What is being asked: Search the entries for the word "pink" and pull out each line that has it.

Data for the task:
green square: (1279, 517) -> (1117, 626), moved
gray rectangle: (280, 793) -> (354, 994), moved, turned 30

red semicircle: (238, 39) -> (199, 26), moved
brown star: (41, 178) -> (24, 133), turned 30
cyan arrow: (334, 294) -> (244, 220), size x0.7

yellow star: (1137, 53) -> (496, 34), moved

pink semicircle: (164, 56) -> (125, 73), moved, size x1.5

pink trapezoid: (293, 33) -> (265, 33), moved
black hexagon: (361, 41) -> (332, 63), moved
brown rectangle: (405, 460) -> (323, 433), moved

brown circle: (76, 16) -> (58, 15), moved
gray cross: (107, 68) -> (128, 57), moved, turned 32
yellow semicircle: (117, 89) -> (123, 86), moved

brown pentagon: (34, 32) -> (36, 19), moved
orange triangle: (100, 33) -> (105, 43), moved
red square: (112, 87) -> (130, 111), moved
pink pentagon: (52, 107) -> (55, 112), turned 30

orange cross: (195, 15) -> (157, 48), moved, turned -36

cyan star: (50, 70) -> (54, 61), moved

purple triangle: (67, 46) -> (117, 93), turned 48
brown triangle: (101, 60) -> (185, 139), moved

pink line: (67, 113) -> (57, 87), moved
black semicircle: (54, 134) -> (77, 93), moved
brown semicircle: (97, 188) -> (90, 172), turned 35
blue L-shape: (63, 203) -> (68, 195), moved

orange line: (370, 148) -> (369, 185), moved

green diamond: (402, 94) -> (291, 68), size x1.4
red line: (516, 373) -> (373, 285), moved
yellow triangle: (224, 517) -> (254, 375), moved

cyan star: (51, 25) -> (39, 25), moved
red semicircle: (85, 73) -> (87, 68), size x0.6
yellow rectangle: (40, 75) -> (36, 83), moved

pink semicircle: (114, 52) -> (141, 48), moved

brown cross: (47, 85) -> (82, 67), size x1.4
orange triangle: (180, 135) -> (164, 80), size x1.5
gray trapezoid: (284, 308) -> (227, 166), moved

Response for this exercise:
pink semicircle: (164, 56) -> (125, 73), moved, size x1.5
pink trapezoid: (293, 33) -> (265, 33), moved
pink pentagon: (52, 107) -> (55, 112), turned 30
pink line: (67, 113) -> (57, 87), moved
pink semicircle: (114, 52) -> (141, 48), moved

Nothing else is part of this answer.